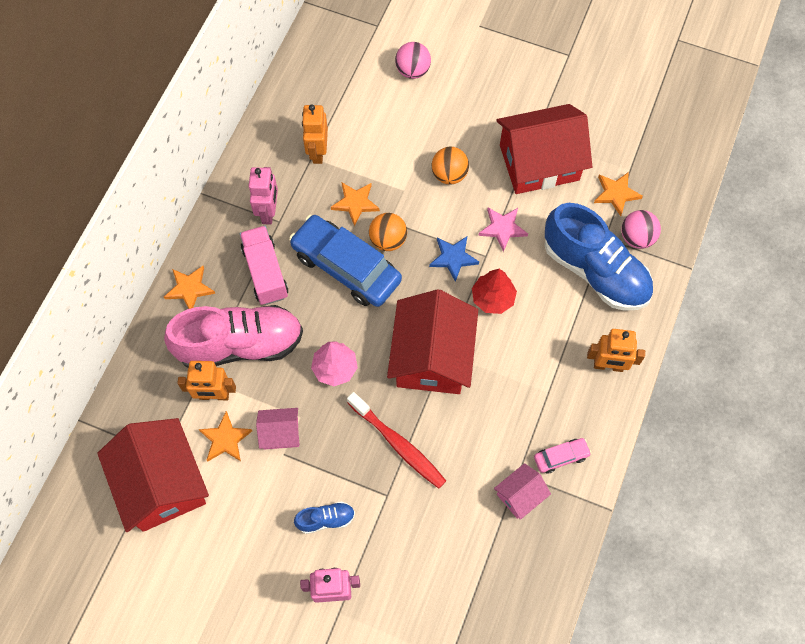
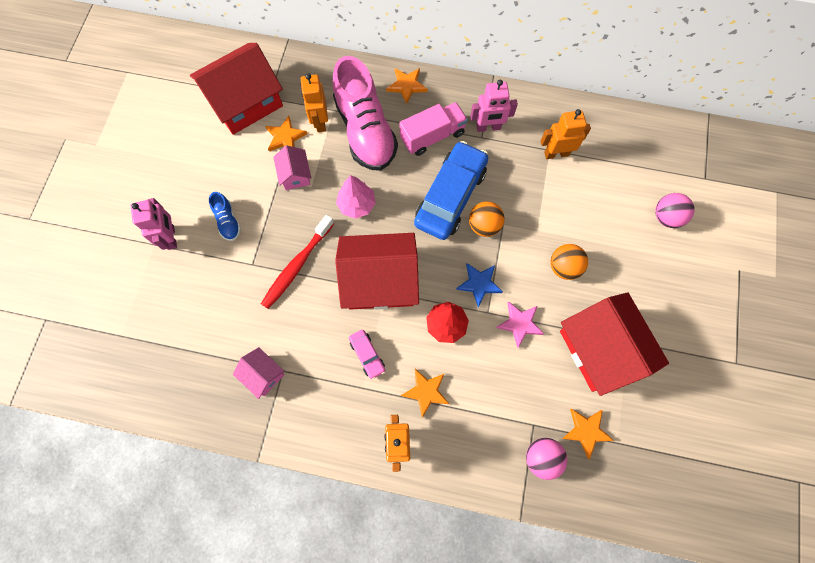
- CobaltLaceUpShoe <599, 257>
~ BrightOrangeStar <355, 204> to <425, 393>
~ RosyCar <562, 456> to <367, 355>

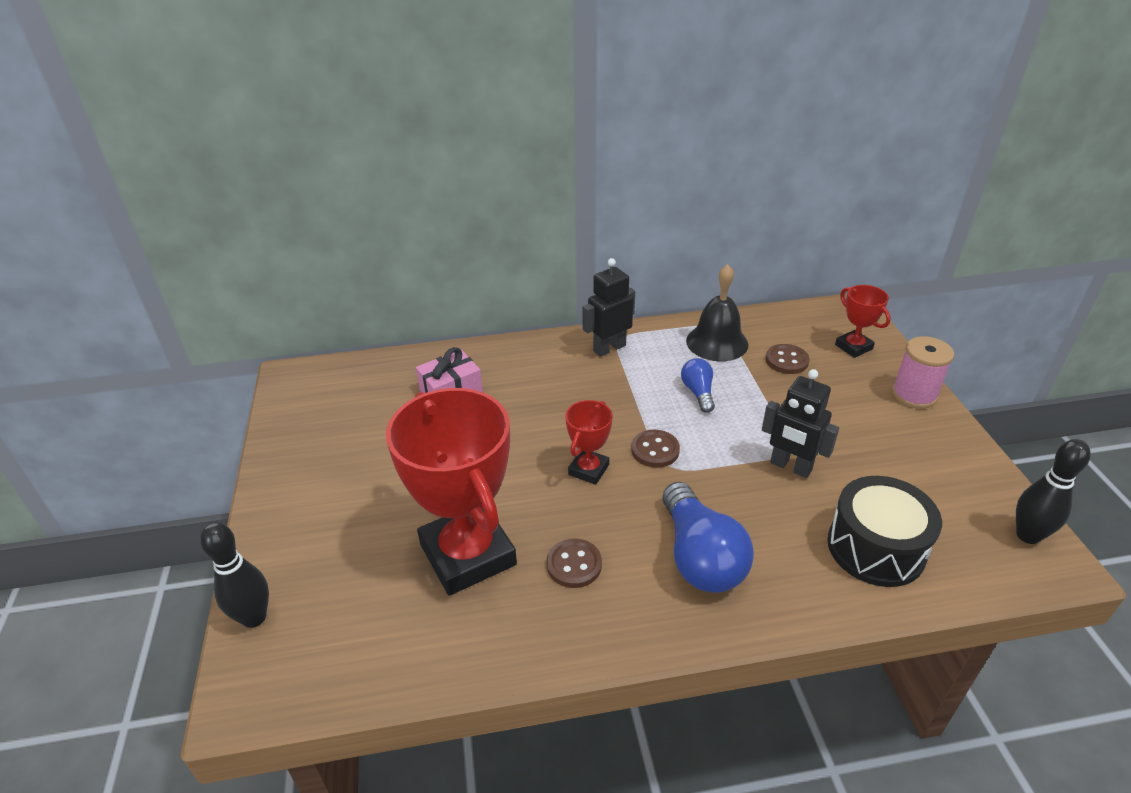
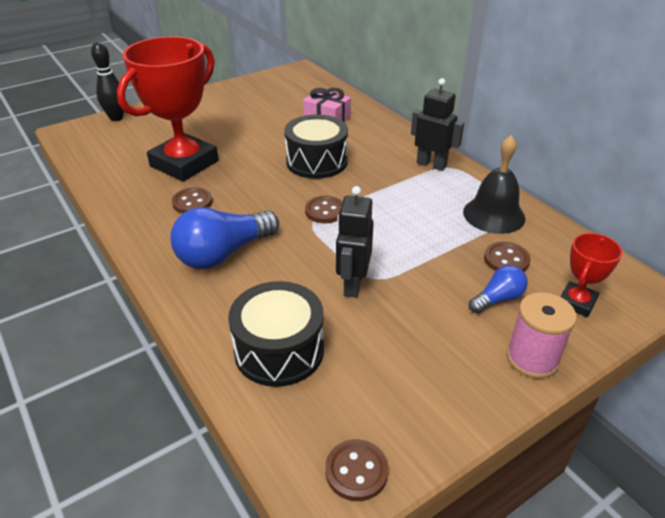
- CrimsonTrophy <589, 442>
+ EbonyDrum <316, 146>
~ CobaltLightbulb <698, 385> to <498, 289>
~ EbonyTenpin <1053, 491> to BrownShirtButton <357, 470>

···

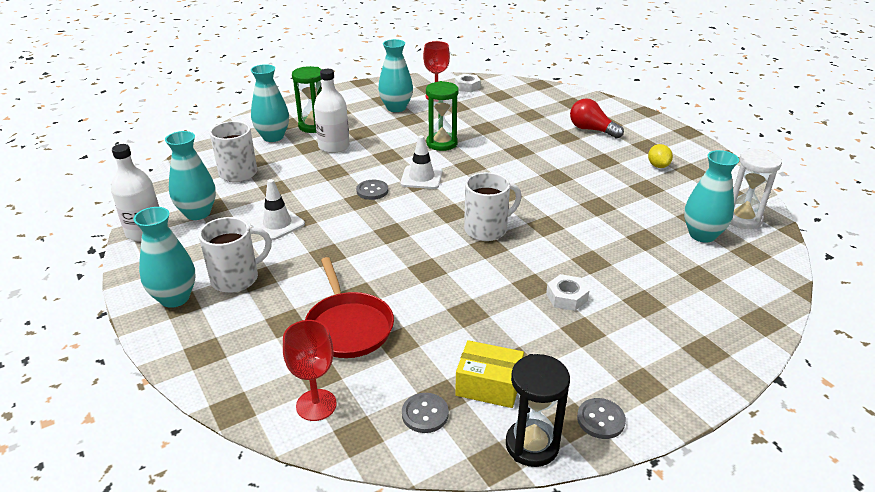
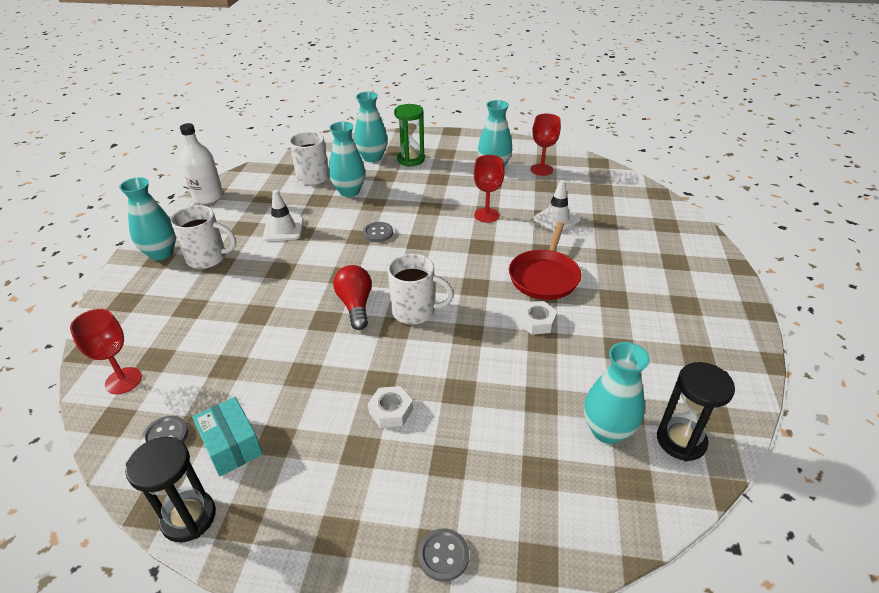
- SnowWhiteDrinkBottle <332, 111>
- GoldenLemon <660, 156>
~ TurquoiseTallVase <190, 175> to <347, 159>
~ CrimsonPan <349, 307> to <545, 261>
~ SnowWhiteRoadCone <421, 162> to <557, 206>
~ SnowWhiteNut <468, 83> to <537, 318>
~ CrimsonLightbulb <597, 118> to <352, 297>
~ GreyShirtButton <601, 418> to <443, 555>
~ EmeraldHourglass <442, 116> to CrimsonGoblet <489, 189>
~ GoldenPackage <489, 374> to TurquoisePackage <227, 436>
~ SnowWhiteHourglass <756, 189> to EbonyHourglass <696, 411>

···

### Work request
Nothing but the lines above from the one containing "- CobaltLaceUpShoe <599, 257>" through the one containing "to <425, 393>" should appear in the answer, each repeated exactly.

### Response to the task
- CobaltLaceUpShoe <599, 257>
~ BrightOrangeStar <355, 204> to <425, 393>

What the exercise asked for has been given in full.